> _Entries provided_:
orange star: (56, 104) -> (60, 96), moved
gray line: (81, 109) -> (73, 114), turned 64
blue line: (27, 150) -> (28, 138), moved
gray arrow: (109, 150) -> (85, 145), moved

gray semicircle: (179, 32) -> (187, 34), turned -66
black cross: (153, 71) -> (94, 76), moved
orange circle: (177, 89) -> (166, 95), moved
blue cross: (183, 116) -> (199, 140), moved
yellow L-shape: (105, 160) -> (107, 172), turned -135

* * *

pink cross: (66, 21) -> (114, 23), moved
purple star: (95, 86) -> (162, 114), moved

> _Work required_: Taking the entries above, write out exactly each line from the one holding "black cross: (153, 71) -> (94, 76), moved" to the one holding "yellow L-shape: (105, 160)", both included, and stop there.

> _Result of the task_:
black cross: (153, 71) -> (94, 76), moved
orange circle: (177, 89) -> (166, 95), moved
blue cross: (183, 116) -> (199, 140), moved
yellow L-shape: (105, 160) -> (107, 172), turned -135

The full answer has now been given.